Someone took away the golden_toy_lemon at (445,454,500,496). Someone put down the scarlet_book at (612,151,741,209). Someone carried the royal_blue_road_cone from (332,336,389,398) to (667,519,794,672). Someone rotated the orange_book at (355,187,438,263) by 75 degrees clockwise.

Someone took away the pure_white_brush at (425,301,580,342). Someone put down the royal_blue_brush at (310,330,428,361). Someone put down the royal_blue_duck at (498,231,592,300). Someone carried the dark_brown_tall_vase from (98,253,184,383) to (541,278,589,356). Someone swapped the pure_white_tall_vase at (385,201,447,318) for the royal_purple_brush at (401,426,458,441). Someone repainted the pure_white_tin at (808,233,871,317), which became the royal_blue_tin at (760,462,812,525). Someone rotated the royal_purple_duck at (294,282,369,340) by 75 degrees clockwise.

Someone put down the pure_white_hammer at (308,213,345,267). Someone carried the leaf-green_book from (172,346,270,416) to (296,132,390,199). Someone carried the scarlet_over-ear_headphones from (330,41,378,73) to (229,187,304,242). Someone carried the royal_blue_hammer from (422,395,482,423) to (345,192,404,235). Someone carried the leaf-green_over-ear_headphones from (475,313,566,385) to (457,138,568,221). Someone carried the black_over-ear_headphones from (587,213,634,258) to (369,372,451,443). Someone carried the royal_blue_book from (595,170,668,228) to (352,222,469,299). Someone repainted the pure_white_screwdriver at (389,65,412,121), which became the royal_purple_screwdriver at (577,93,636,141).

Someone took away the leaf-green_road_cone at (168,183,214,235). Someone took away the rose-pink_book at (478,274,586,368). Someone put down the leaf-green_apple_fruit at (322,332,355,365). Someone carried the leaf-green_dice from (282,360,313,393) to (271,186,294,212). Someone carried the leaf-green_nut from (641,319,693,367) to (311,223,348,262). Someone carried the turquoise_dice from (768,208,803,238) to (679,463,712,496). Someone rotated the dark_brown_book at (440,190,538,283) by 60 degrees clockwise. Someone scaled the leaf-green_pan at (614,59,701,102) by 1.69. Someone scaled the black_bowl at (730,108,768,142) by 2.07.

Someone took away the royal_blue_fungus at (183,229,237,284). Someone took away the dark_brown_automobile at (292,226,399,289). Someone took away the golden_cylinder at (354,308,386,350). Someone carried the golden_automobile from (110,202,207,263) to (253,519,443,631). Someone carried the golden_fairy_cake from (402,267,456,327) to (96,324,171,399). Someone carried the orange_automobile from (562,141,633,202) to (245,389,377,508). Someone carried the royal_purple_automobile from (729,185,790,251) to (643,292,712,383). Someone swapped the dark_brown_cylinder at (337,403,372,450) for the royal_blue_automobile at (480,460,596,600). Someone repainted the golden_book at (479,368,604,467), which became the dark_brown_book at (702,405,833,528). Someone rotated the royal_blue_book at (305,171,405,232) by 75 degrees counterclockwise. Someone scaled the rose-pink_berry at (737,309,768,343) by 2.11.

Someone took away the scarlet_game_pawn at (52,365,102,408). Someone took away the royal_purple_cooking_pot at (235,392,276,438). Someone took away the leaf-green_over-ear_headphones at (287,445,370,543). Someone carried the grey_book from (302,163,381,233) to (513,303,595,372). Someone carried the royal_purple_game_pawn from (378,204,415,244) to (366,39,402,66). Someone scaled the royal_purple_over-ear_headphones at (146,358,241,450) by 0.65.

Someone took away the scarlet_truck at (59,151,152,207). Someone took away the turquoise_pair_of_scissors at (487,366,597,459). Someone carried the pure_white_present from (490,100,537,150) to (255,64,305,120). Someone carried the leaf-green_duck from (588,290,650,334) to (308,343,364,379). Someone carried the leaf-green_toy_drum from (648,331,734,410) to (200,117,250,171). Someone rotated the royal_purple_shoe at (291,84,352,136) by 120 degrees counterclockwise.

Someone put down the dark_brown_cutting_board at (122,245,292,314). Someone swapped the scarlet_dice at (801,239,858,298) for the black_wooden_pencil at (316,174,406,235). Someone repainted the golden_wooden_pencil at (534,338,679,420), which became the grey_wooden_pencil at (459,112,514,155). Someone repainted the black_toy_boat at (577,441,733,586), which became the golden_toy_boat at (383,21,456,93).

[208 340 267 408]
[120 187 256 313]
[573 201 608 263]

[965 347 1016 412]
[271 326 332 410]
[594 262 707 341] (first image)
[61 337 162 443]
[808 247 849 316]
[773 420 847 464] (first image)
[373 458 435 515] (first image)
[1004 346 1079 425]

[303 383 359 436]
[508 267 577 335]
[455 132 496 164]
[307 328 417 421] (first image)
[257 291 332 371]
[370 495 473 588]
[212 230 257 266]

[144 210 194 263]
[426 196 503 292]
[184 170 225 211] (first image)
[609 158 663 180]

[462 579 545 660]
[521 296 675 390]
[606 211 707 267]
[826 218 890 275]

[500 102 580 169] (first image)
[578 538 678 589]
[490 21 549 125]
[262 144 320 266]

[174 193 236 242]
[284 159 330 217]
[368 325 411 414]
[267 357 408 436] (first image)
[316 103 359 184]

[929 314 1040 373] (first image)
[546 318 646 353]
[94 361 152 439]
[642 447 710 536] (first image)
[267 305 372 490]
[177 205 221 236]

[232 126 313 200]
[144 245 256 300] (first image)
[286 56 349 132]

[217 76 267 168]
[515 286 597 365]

-- EXERCISE --
Working from the material above, retype exactly the lines from the one with "[271 326 332 410]" through the one with "[929 314 1040 373] (first image)", both included, and only those lines.

-- ANSWER FOR THIS EXERCISE --
[271 326 332 410]
[594 262 707 341] (first image)
[61 337 162 443]
[808 247 849 316]
[773 420 847 464] (first image)
[373 458 435 515] (first image)
[1004 346 1079 425]

[303 383 359 436]
[508 267 577 335]
[455 132 496 164]
[307 328 417 421] (first image)
[257 291 332 371]
[370 495 473 588]
[212 230 257 266]

[144 210 194 263]
[426 196 503 292]
[184 170 225 211] (first image)
[609 158 663 180]

[462 579 545 660]
[521 296 675 390]
[606 211 707 267]
[826 218 890 275]

[500 102 580 169] (first image)
[578 538 678 589]
[490 21 549 125]
[262 144 320 266]

[174 193 236 242]
[284 159 330 217]
[368 325 411 414]
[267 357 408 436] (first image)
[316 103 359 184]

[929 314 1040 373] (first image)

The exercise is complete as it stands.